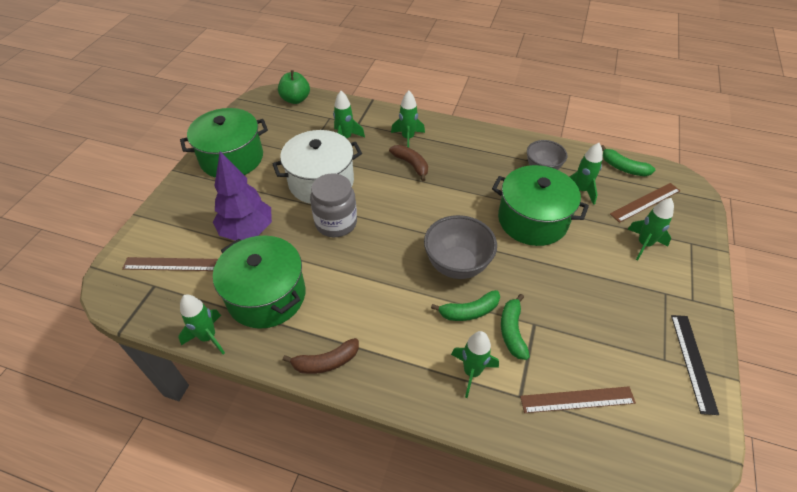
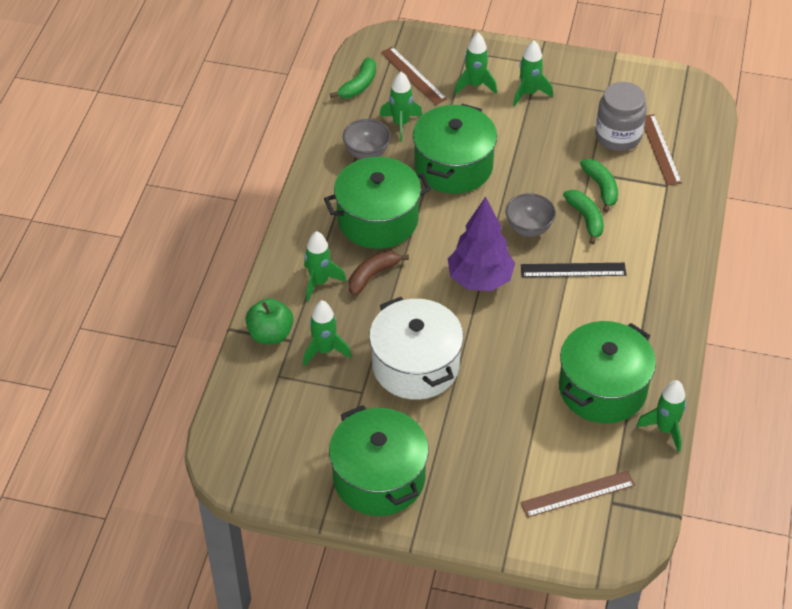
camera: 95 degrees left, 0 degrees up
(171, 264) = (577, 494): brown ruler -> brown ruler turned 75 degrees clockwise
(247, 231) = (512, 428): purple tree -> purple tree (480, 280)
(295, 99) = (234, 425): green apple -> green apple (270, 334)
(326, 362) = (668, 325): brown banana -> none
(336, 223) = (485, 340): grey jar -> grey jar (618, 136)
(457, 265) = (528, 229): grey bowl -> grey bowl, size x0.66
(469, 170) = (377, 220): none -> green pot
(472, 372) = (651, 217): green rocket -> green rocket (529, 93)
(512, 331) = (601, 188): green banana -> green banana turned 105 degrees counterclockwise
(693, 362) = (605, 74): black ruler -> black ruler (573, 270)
---
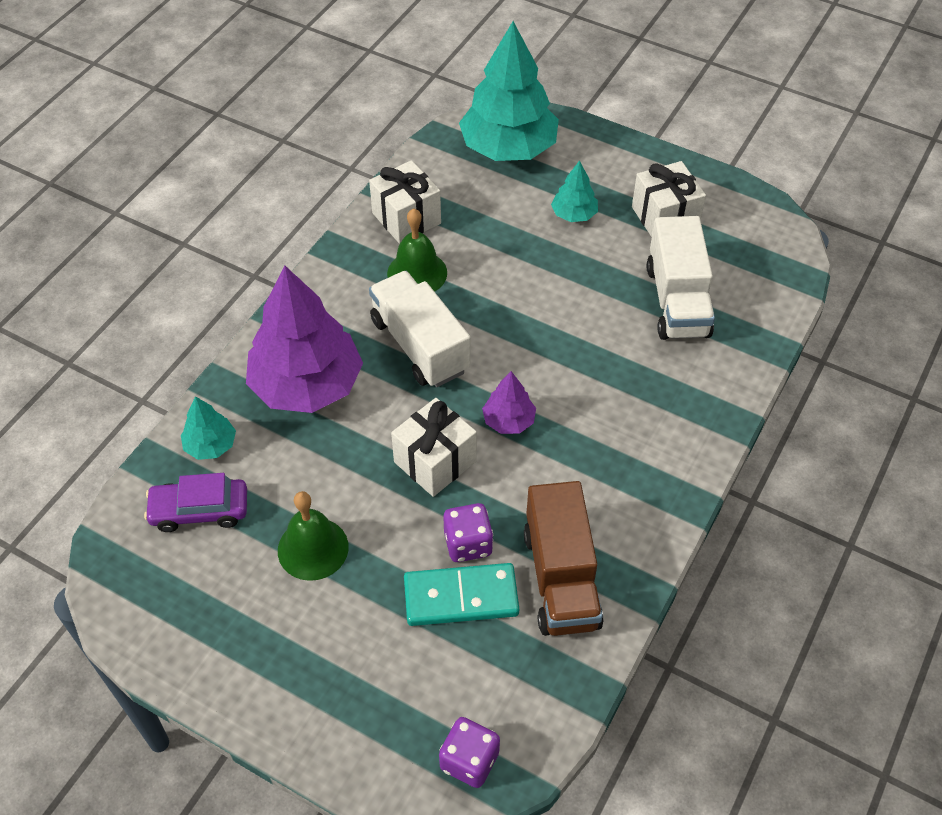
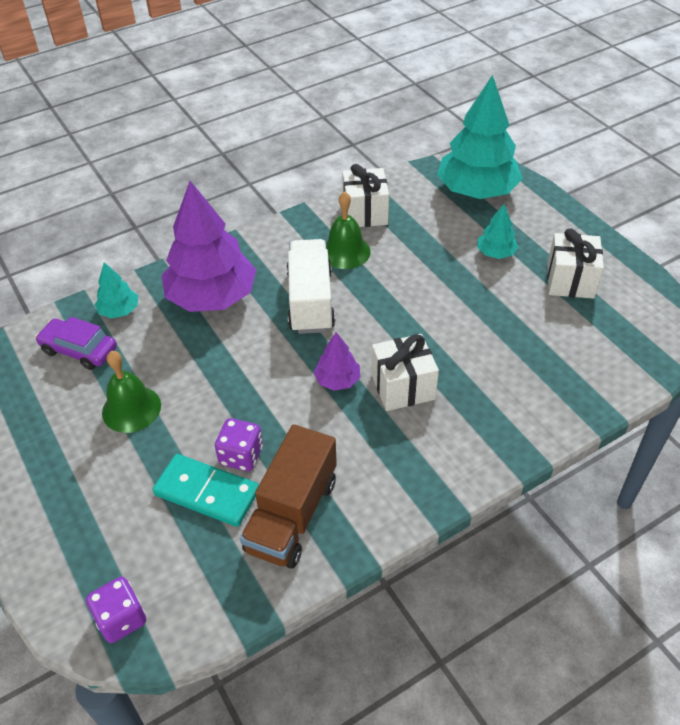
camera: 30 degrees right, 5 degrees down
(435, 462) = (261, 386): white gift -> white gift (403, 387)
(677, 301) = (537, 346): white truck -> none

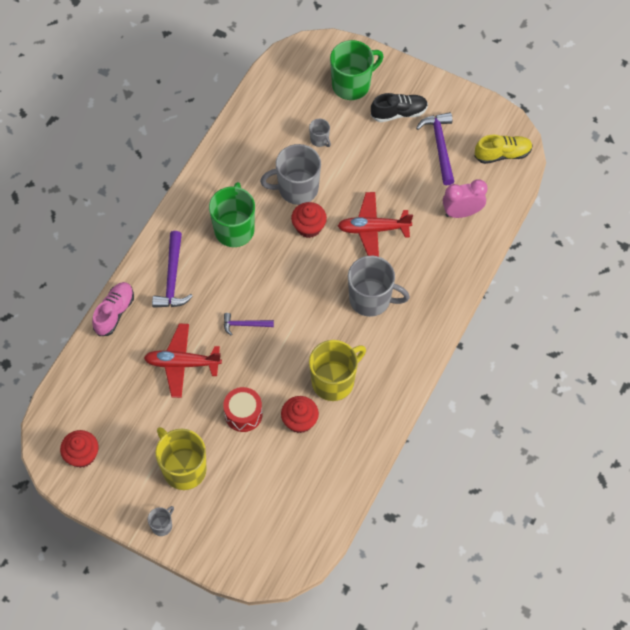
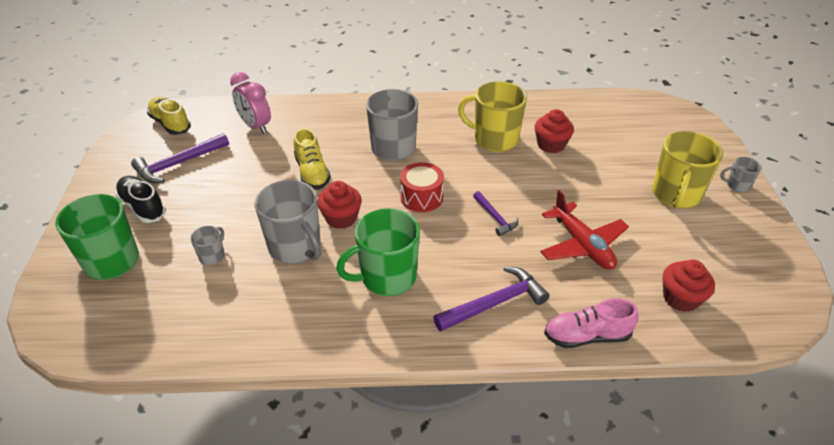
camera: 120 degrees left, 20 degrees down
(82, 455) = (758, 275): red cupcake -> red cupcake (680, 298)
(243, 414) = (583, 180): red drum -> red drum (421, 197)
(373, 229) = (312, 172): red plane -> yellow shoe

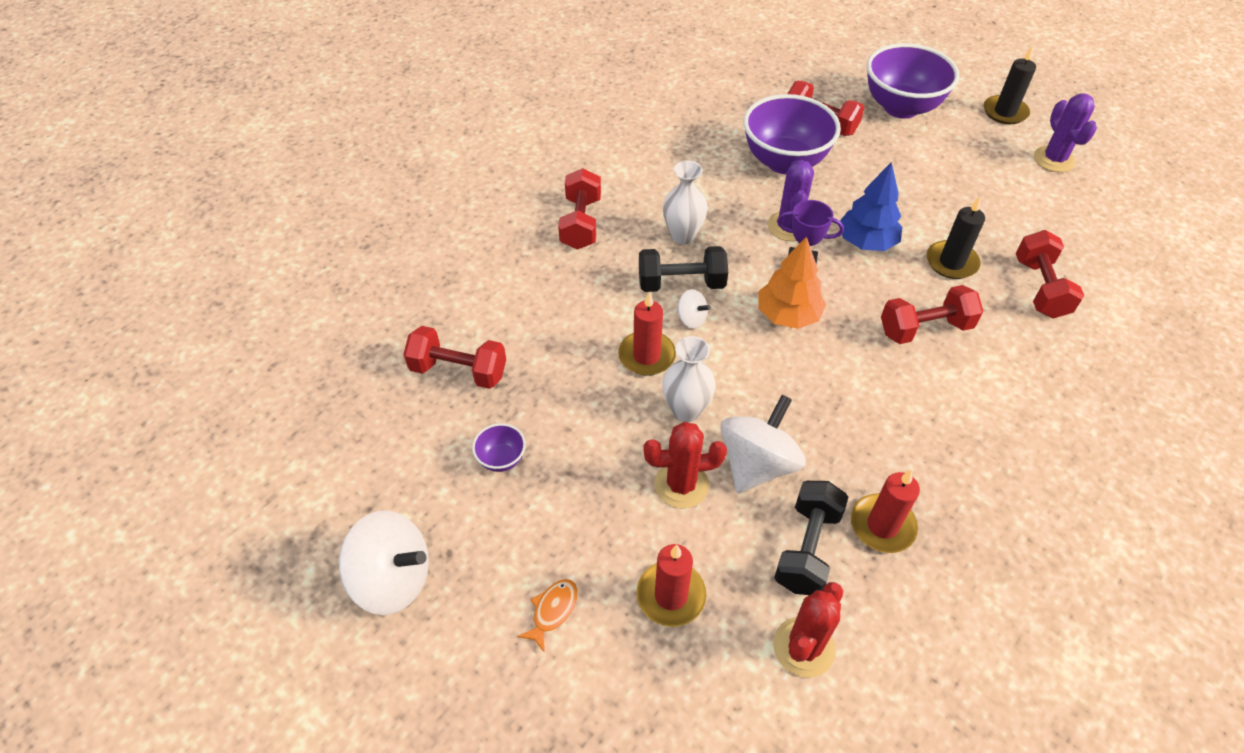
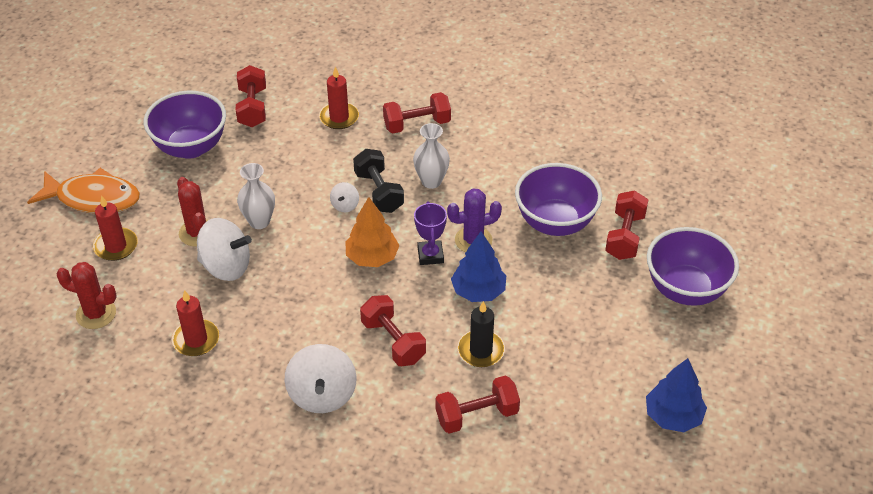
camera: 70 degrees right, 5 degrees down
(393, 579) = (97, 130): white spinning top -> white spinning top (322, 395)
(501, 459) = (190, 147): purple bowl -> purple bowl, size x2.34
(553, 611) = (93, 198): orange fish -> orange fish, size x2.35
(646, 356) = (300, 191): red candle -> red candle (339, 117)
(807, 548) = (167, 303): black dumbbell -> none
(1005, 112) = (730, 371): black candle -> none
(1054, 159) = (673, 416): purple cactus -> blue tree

PROBLEM. I would like you to report every line in the listing above that contains "banana".

ANSWER BOX.
(326, 362) = (668, 325): brown banana -> none
(512, 331) = (601, 188): green banana -> green banana turned 105 degrees counterclockwise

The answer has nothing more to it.